(Collected data)
* * * * * * * * *

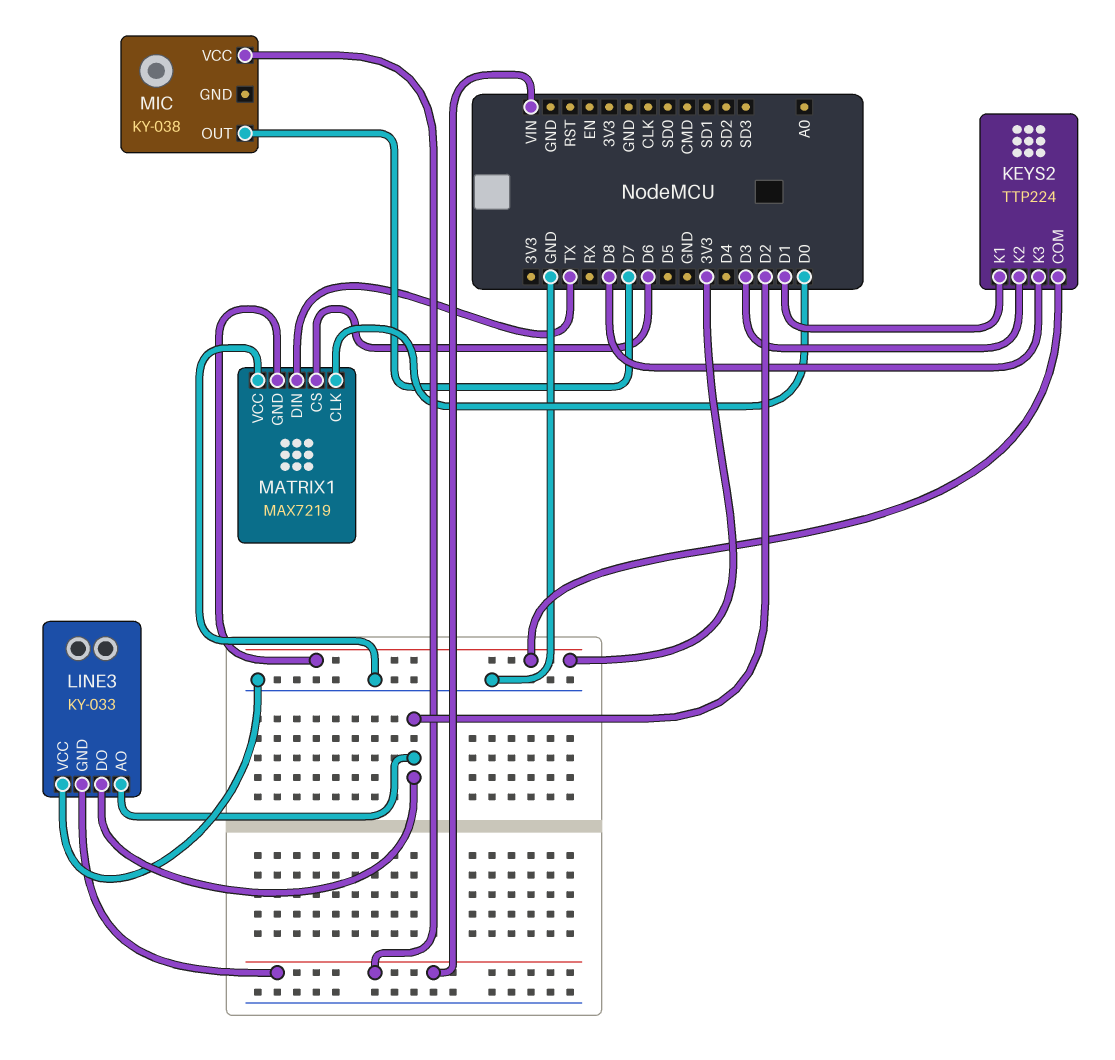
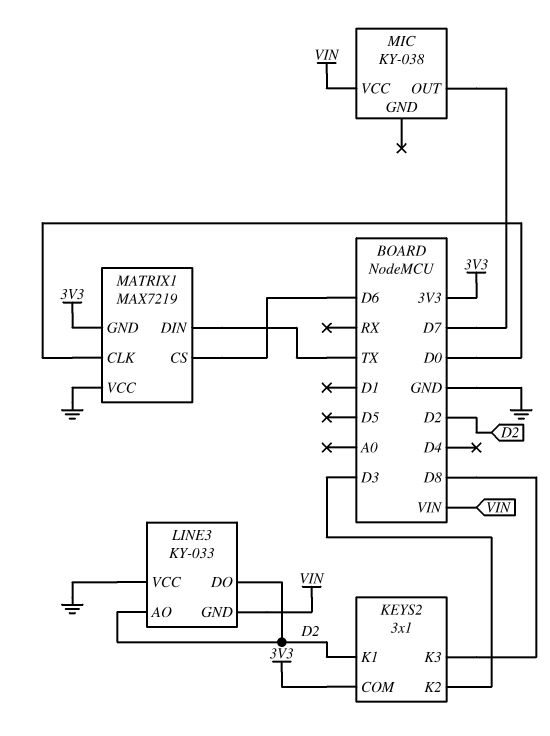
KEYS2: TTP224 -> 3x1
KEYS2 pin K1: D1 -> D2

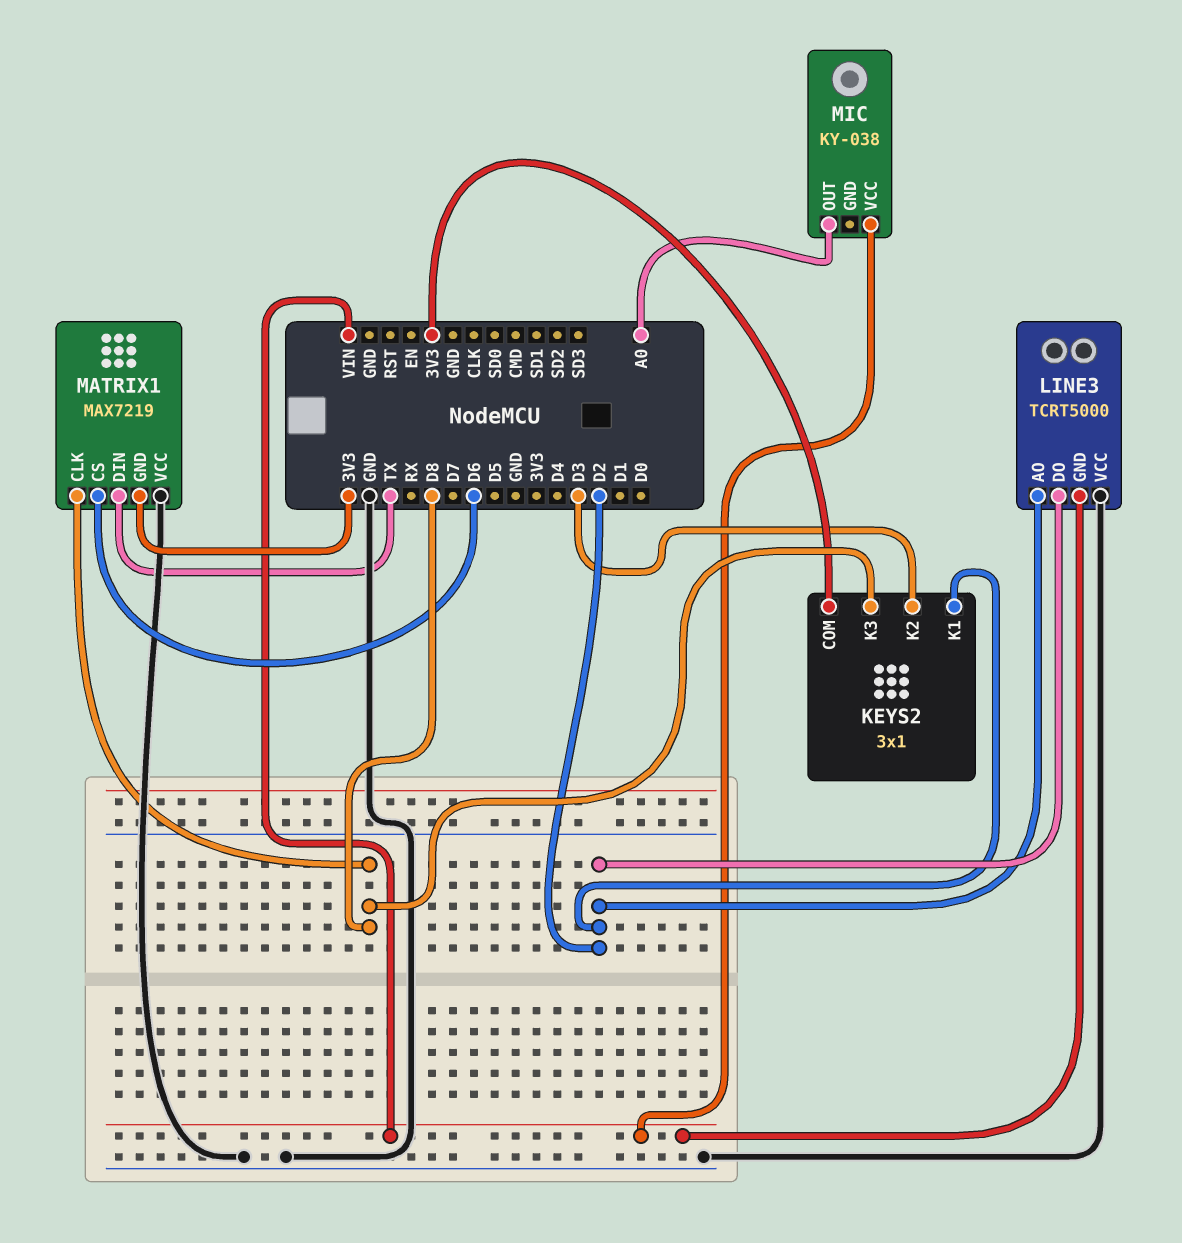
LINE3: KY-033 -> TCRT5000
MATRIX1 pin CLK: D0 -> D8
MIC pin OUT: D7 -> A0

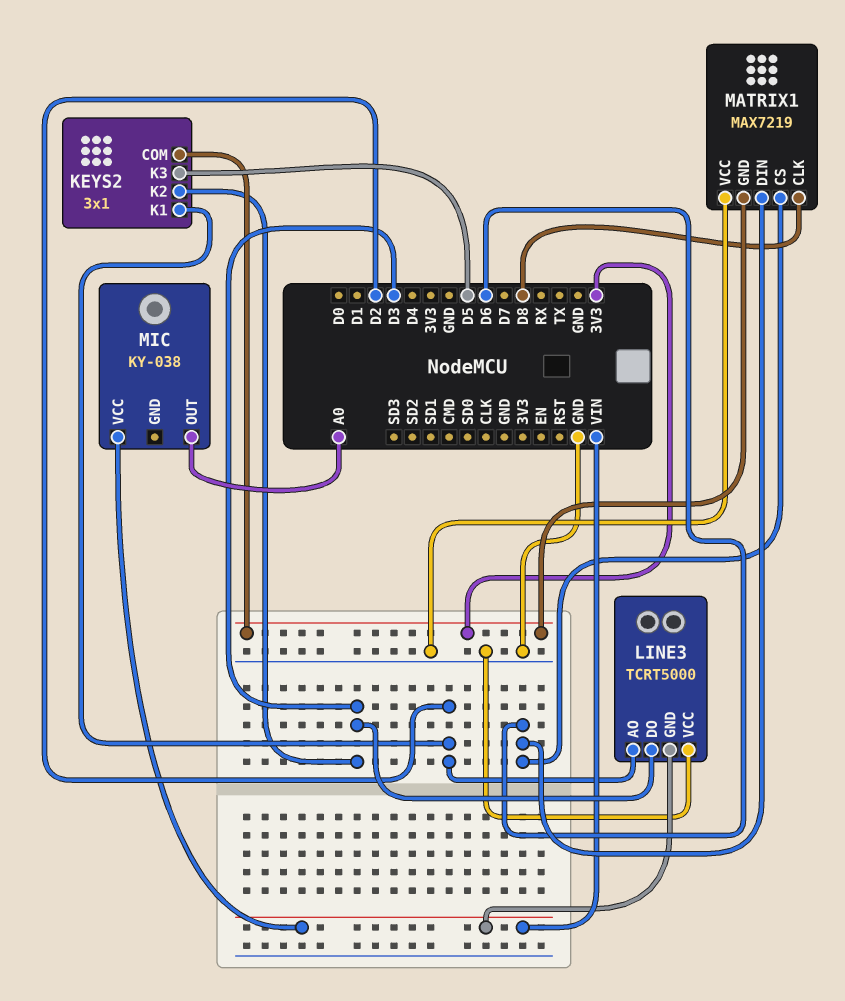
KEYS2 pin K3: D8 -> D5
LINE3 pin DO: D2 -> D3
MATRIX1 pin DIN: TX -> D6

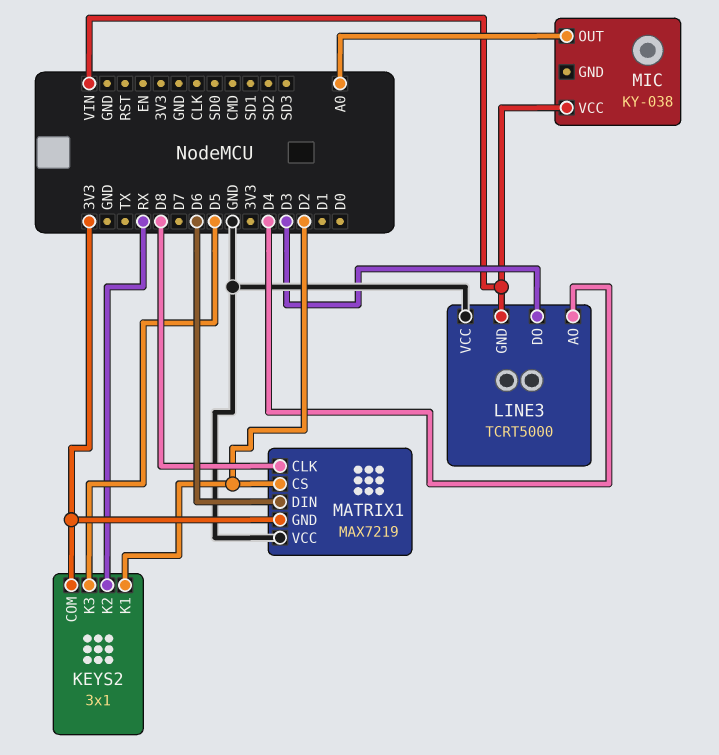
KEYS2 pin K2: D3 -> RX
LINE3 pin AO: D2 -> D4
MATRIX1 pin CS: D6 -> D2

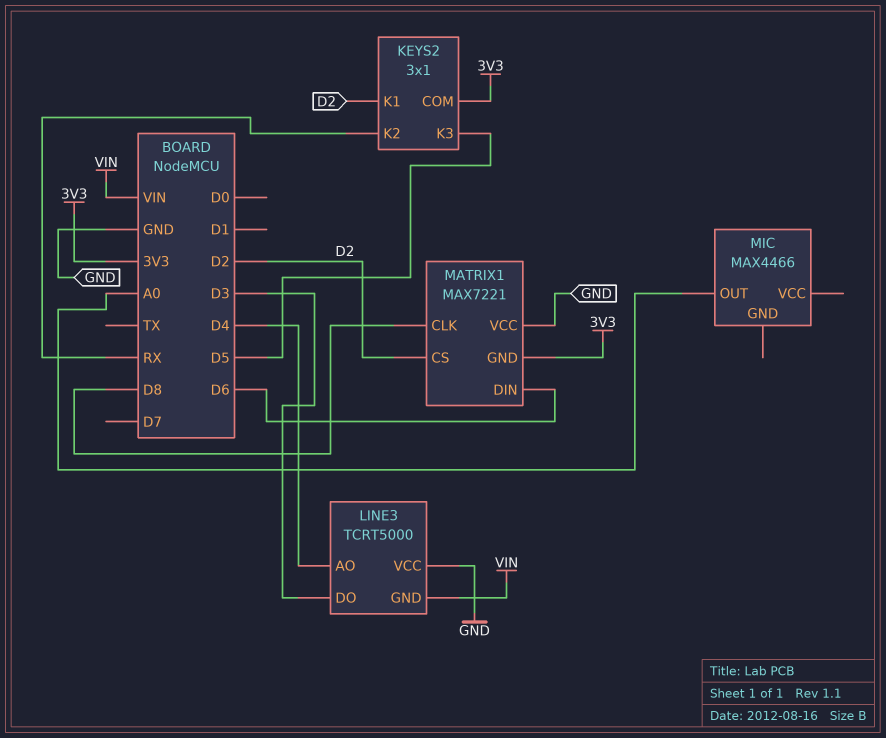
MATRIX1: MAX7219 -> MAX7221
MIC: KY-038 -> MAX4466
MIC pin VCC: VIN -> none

* * * * * * * * *

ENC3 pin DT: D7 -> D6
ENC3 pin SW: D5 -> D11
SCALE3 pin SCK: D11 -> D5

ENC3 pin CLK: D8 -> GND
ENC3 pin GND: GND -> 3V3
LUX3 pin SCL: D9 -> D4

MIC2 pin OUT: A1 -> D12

* * * * * * * * *

#### TASK GOAL:
Using the data above, transcribe the lines that run from the line with "ENC3 pin SW: D5 -> D11" to the line with "MIC2 pin OUT: A1 -> D12", both ends kept, and output nothing else.

#### RESULT:
ENC3 pin SW: D5 -> D11
SCALE3 pin SCK: D11 -> D5

ENC3 pin CLK: D8 -> GND
ENC3 pin GND: GND -> 3V3
LUX3 pin SCL: D9 -> D4

MIC2 pin OUT: A1 -> D12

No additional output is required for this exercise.